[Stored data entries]
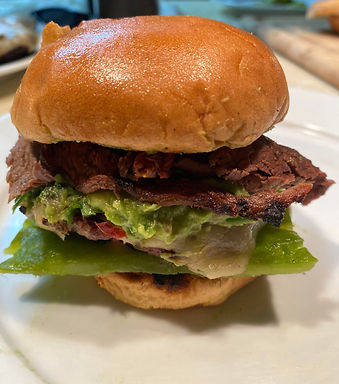
The image size is (339, 384). What are the coordinates of `counter top table` in the screenshot? It's located at (307, 139).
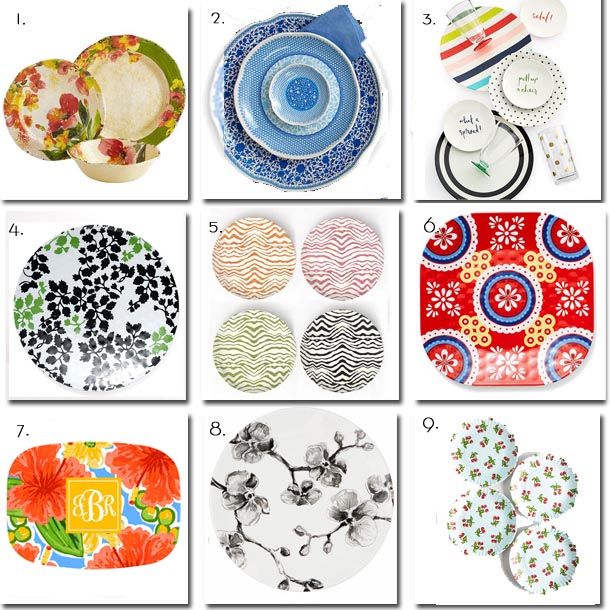
What are the coordinates of `small saucers` in the screenshot? It's located at (478, 116), (512, 94), (550, 29).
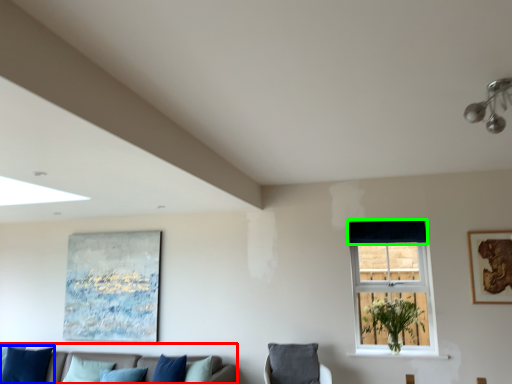
Question: Which is nearer to the studio couch (highlighted by a red box)? pillow (highlighted by a blue box) or curtain (highlighted by a green box).

Choices:
 (A) pillow
 (B) curtain

Answer: (A)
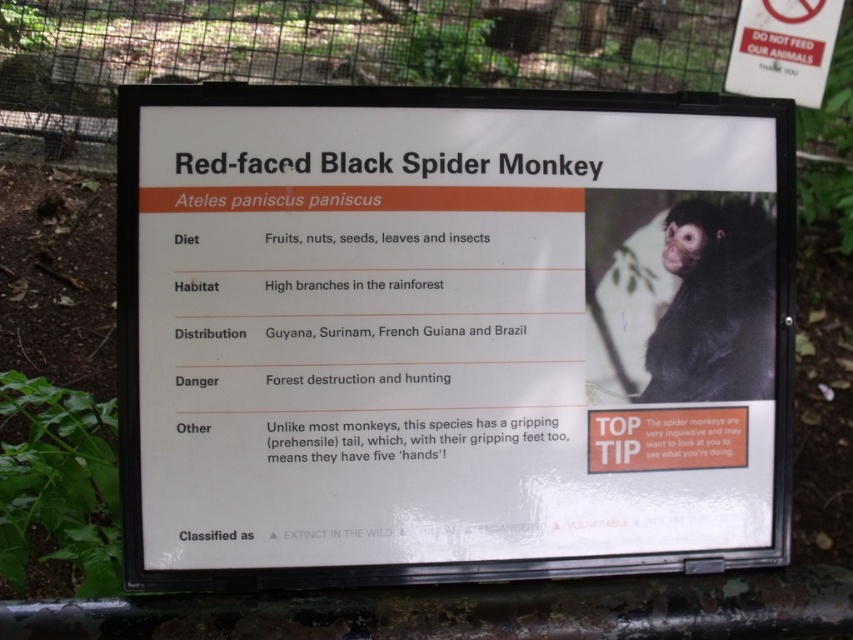
You are standing in front of the signboard and want to read both the white plastic sign at center and the black furry monkey at upper right. Which one is taller?

The white plastic sign at center is much taller than the black furry monkey at upper right.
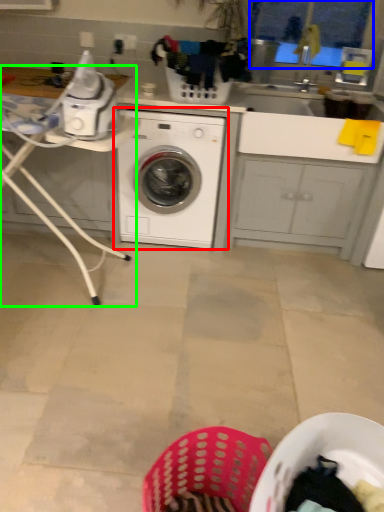
Question: Considering the real-world distances, which object is closest to washing machine (highlighted by a red box)? window screen (highlighted by a blue box) or table (highlighted by a green box).

Choices:
 (A) window screen
 (B) table

Answer: (B)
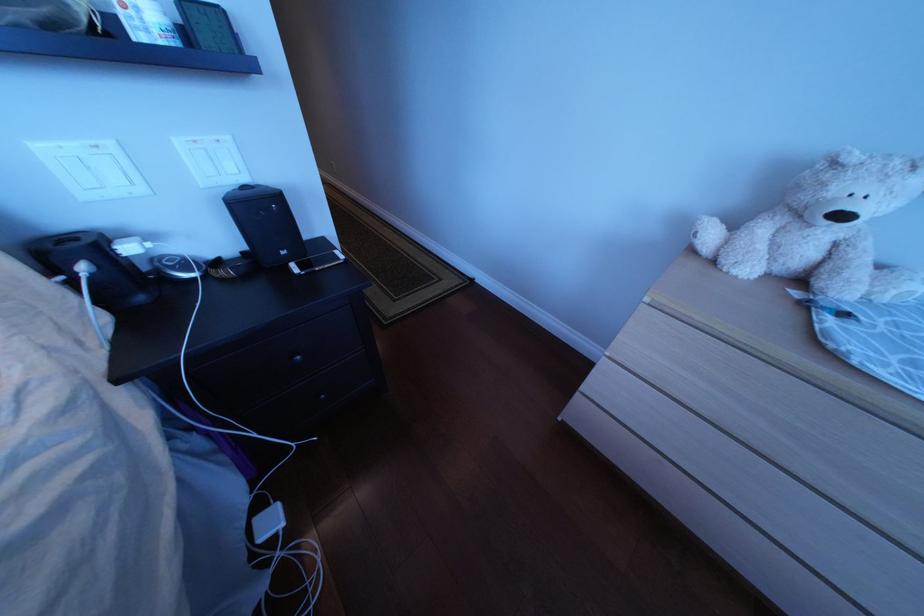
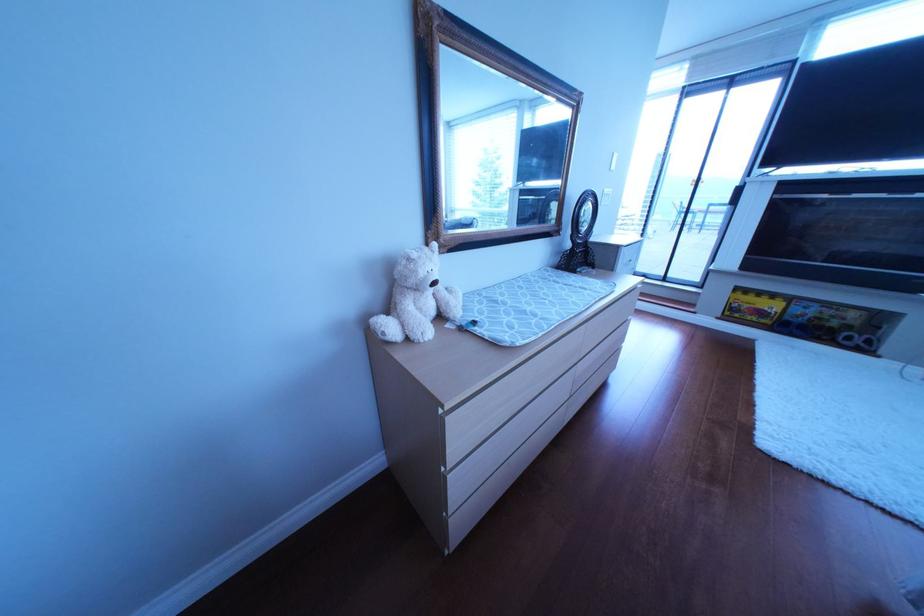
In the scene shown: The images are taken continuously from a first-person perspective. In which direction is your viewpoint rotating?

The camera's rotation is toward right-down.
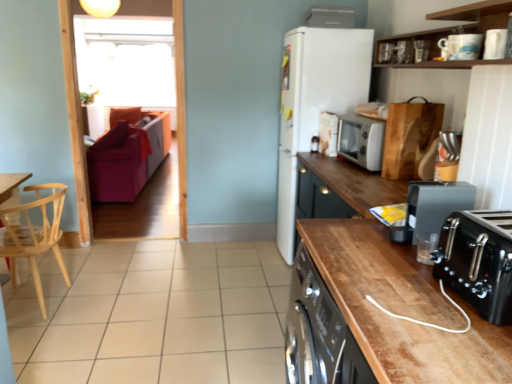
This screenshot has width=512, height=384. I want to click on vacant area located to the right-hand side of light wood chair at left, so (x=125, y=302).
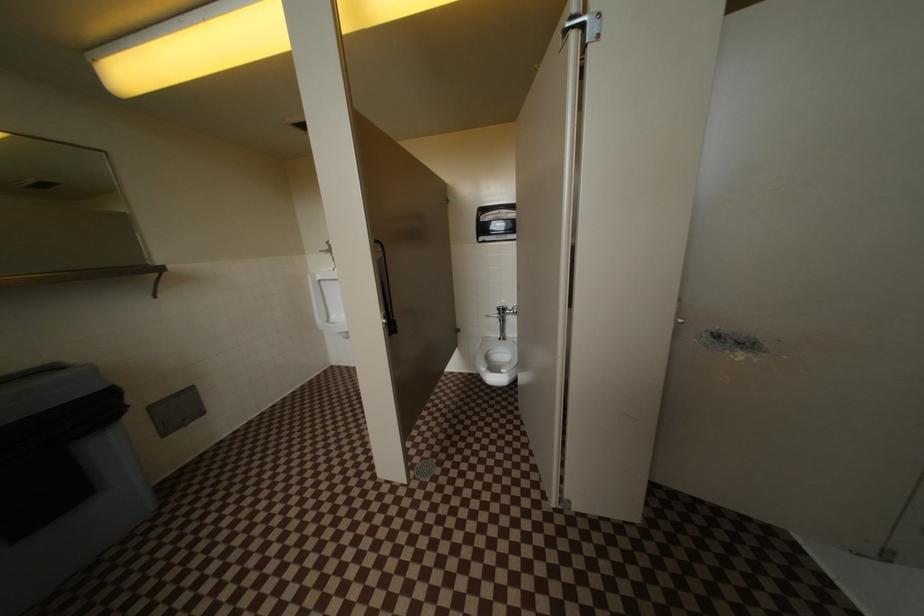
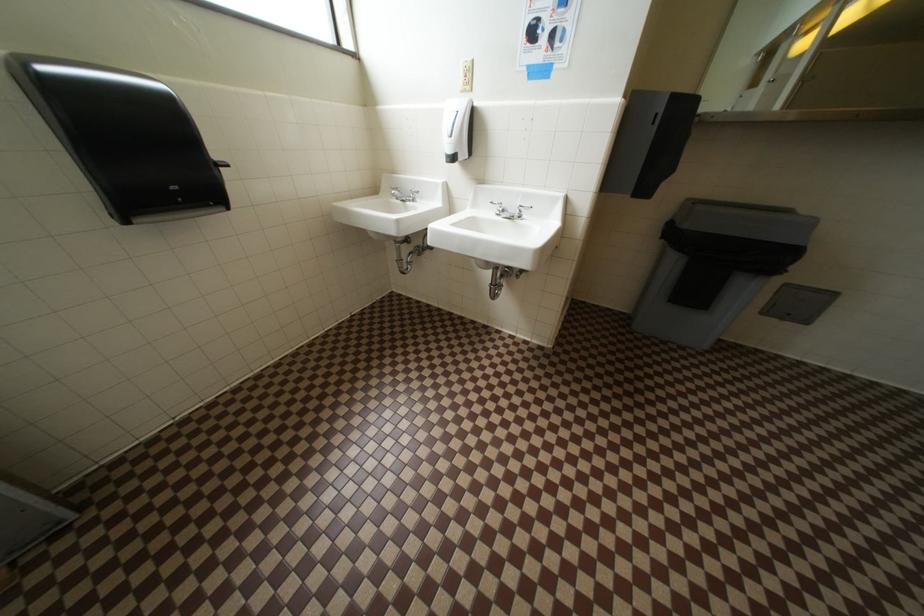
How did the camera likely rotate?

The camera's rotation is toward left-down.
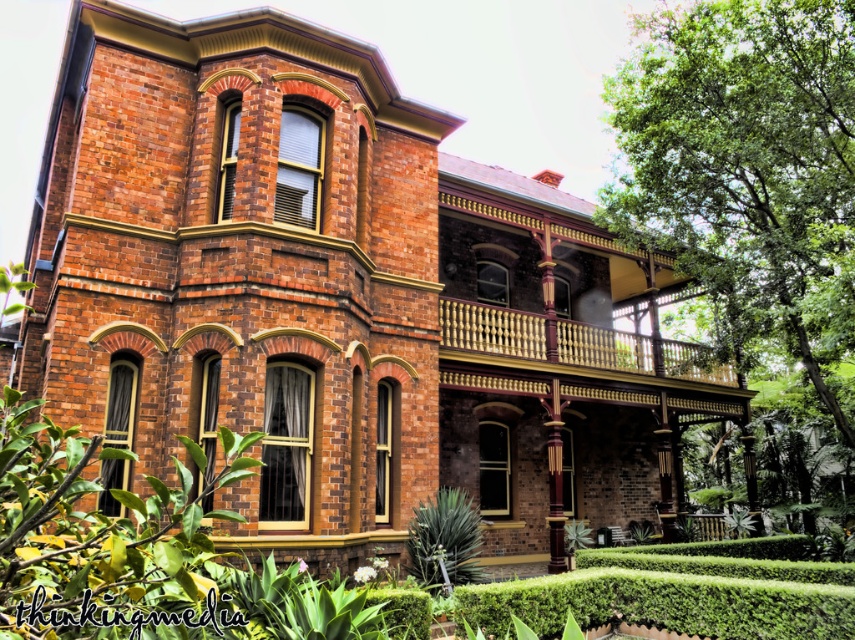
You are standing in front of the historic brick house and notice two green plants. One is the green leafy tree at right and the other is the green leafy hedge at lower center. Which one is positioned more to the right side?

The green leafy tree at right is positioned more to the right side than the green leafy hedge at lower center.

You are standing in front of the historic brick house and want to know the distance to a specific point marked at coordinates point (x=680, y=236). Can you tell me how far that point is from where you are standing?

The point (x=680, y=236) is 12.48 meters away from the viewer, so the distance is 12.48 meters.

Consider the image. Based on the scene of the historic brick house with Victorian architecture, there is a point labeled as point (747, 170). What object is located at that specific coordinate?

The green leafy tree at right is located at point (747, 170).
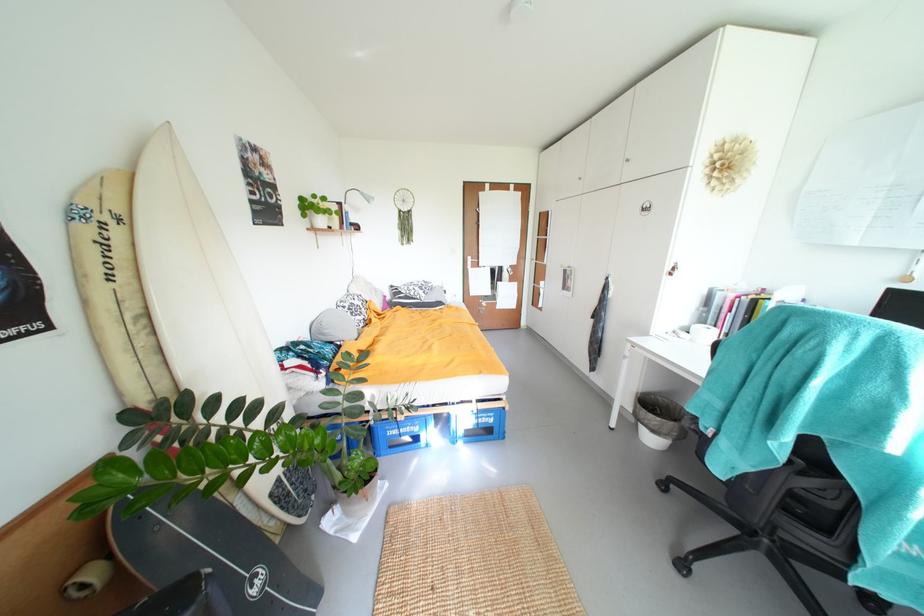
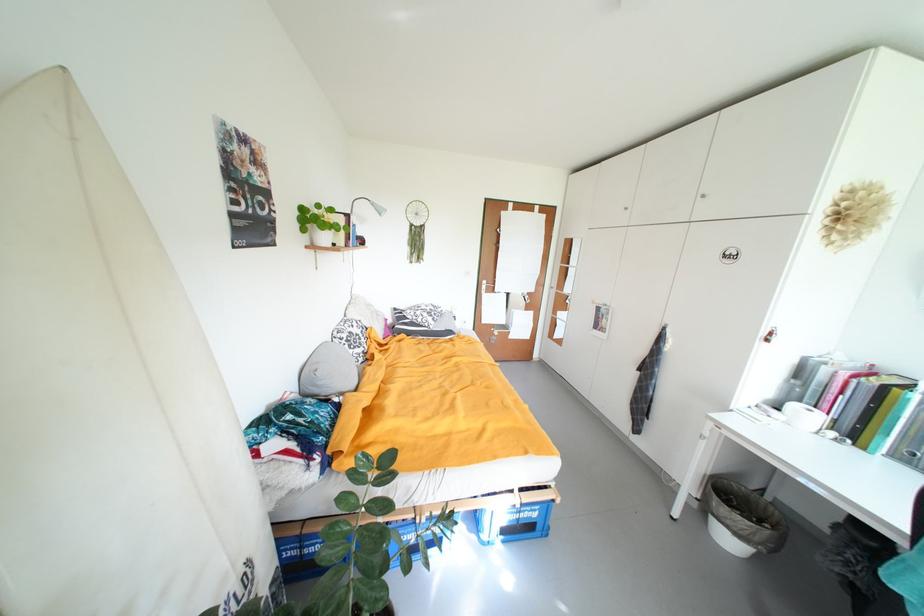
The point at (499, 422) is marked in the first image. Where is the corresponding point in the second image?

(543, 517)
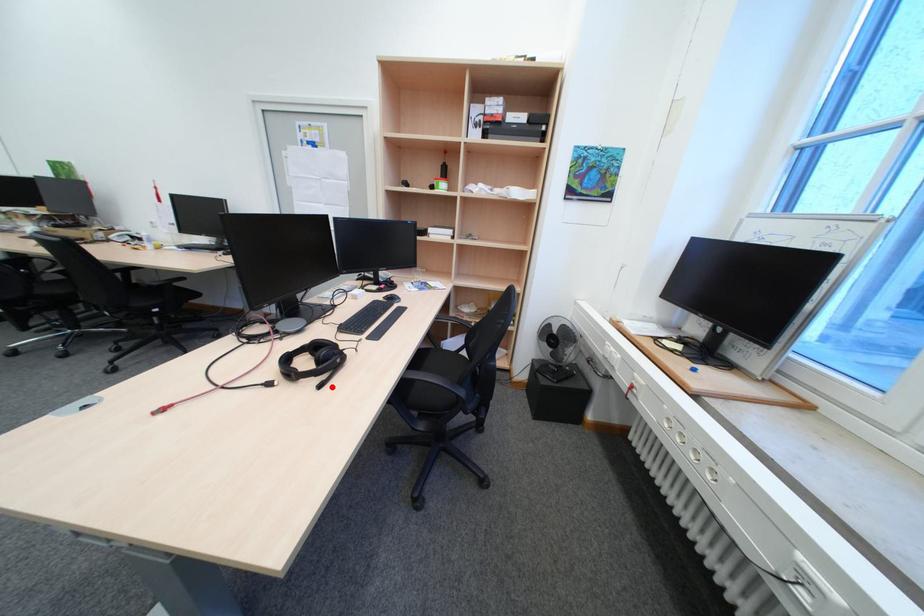
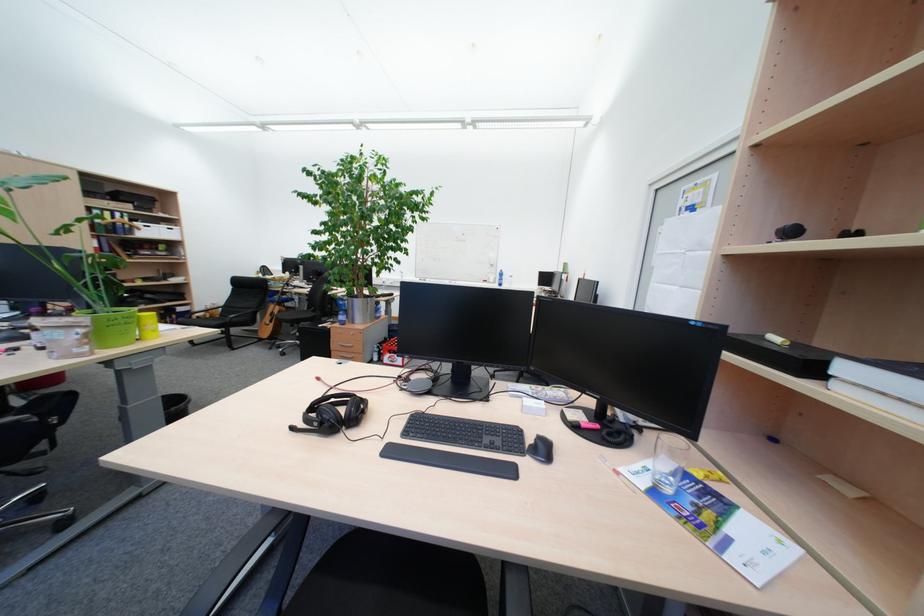
Locate, in the second image, the point that corresponds to the highlighted location in the first image.

(304, 430)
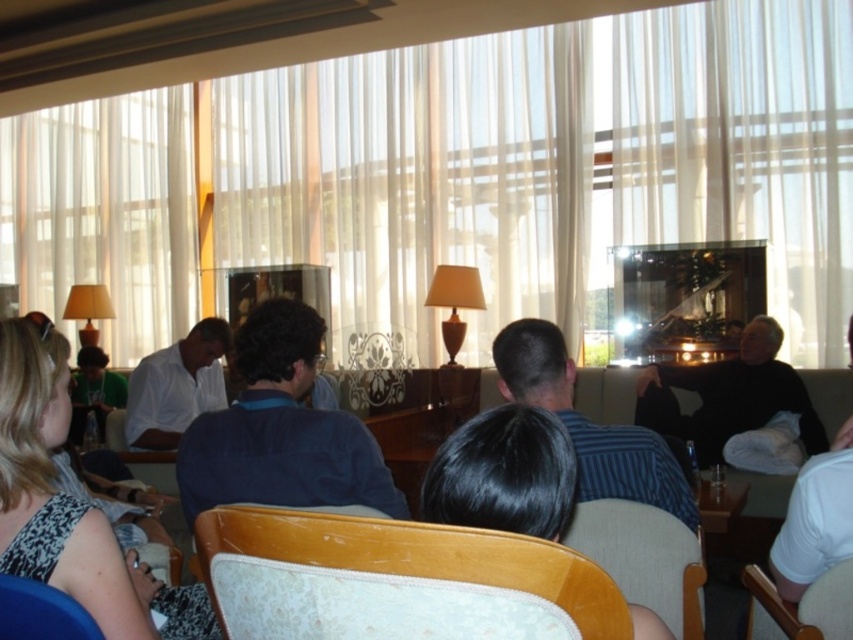
Question: Which is nearer to the wooden chair at center?

Choices:
 (A) blue fabric chair at lower left
 (B) white sheer curtain at upper center
 (C) wooden chair at lower right

Answer: (C)

Question: Which point is farther to the camera?

Choices:
 (A) white matte shirt at center
 (B) black hair at center
 (C) blue denim shirt at center
 (D) worn leather chair at center

Answer: (A)

Question: Is black hair at center to the left of white matte shirt at center from the viewer's perspective?

Choices:
 (A) yes
 (B) no

Answer: (B)

Question: Is black hair at center smaller than wooden chair at lower right?

Choices:
 (A) yes
 (B) no

Answer: (B)

Question: Is the position of wooden chair at center more distant than that of white matte shirt at center?

Choices:
 (A) no
 (B) yes

Answer: (A)

Question: Which of the following is the farthest from the observer?

Choices:
 (A) (206, 376)
 (B) (273, 568)

Answer: (A)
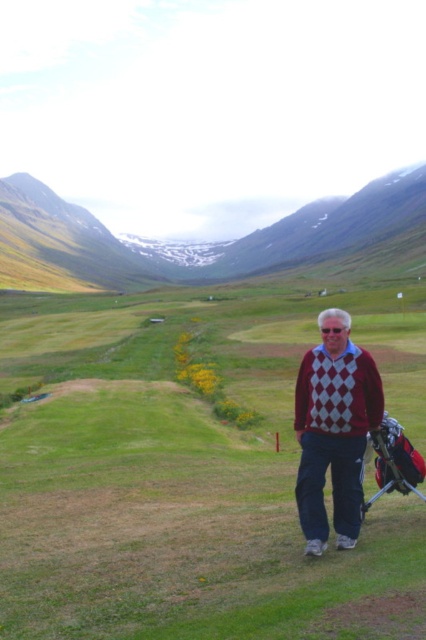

__Work task__
Reproduce the entire listing above verbatim, leaving out the pictures.

__Exercise solution__
The image size is (339, 384). What are the coordinates of `counter top table` in the screenshot? It's located at (307, 139).
What are the coordinates of `small saucers` in the screenshot? It's located at (478, 116), (512, 94), (550, 29).
Question: Which is nearer to the studio couch (highlighted by a red box)? pillow (highlighted by a blue box) or curtain (highlighted by a green box).

Choices:
 (A) pillow
 (B) curtain

Answer: (A)
You are standing in front of the signboard and want to read both the white plastic sign at center and the black furry monkey at upper right. Which one is taller?

The white plastic sign at center is much taller than the black furry monkey at upper right.
Question: Considering the real-world distances, which object is closest to washing machine (highlighted by a red box)? window screen (highlighted by a blue box) or table (highlighted by a green box).

Choices:
 (A) window screen
 (B) table

Answer: (B)
In the scene shown: The images are taken continuously from a first-person perspective. In which direction is your viewpoint rotating?

The camera's rotation is toward right-down.
This screenshot has width=512, height=384. I want to click on vacant area located to the right-hand side of light wood chair at left, so (x=125, y=302).
How did the camera likely rotate?

The camera's rotation is toward left-down.
You are standing in front of the historic brick house and notice two green plants. One is the green leafy tree at right and the other is the green leafy hedge at lower center. Which one is positioned more to the right side?

The green leafy tree at right is positioned more to the right side than the green leafy hedge at lower center.

You are standing in front of the historic brick house and want to know the distance to a specific point marked at coordinates point (x=680, y=236). Can you tell me how far that point is from where you are standing?

The point (x=680, y=236) is 12.48 meters away from the viewer, so the distance is 12.48 meters.

Consider the image. Based on the scene of the historic brick house with Victorian architecture, there is a point labeled as point (747, 170). What object is located at that specific coordinate?

The green leafy tree at right is located at point (747, 170).
The point at (499, 422) is marked in the first image. Where is the corresponding point in the second image?

(543, 517)
Locate, in the second image, the point that corresponds to the highlighted location in the first image.

(304, 430)
Question: Which is nearer to the wooden chair at center?

Choices:
 (A) blue fabric chair at lower left
 (B) white sheer curtain at upper center
 (C) wooden chair at lower right

Answer: (C)

Question: Which point is farther to the camera?

Choices:
 (A) white matte shirt at center
 (B) black hair at center
 (C) blue denim shirt at center
 (D) worn leather chair at center

Answer: (A)

Question: Is black hair at center to the left of white matte shirt at center from the viewer's perspective?

Choices:
 (A) yes
 (B) no

Answer: (B)

Question: Is black hair at center smaller than wooden chair at lower right?

Choices:
 (A) yes
 (B) no

Answer: (B)

Question: Is the position of wooden chair at center more distant than that of white matte shirt at center?

Choices:
 (A) no
 (B) yes

Answer: (A)

Question: Which of the following is the farthest from the observer?

Choices:
 (A) (206, 376)
 (B) (273, 568)

Answer: (A)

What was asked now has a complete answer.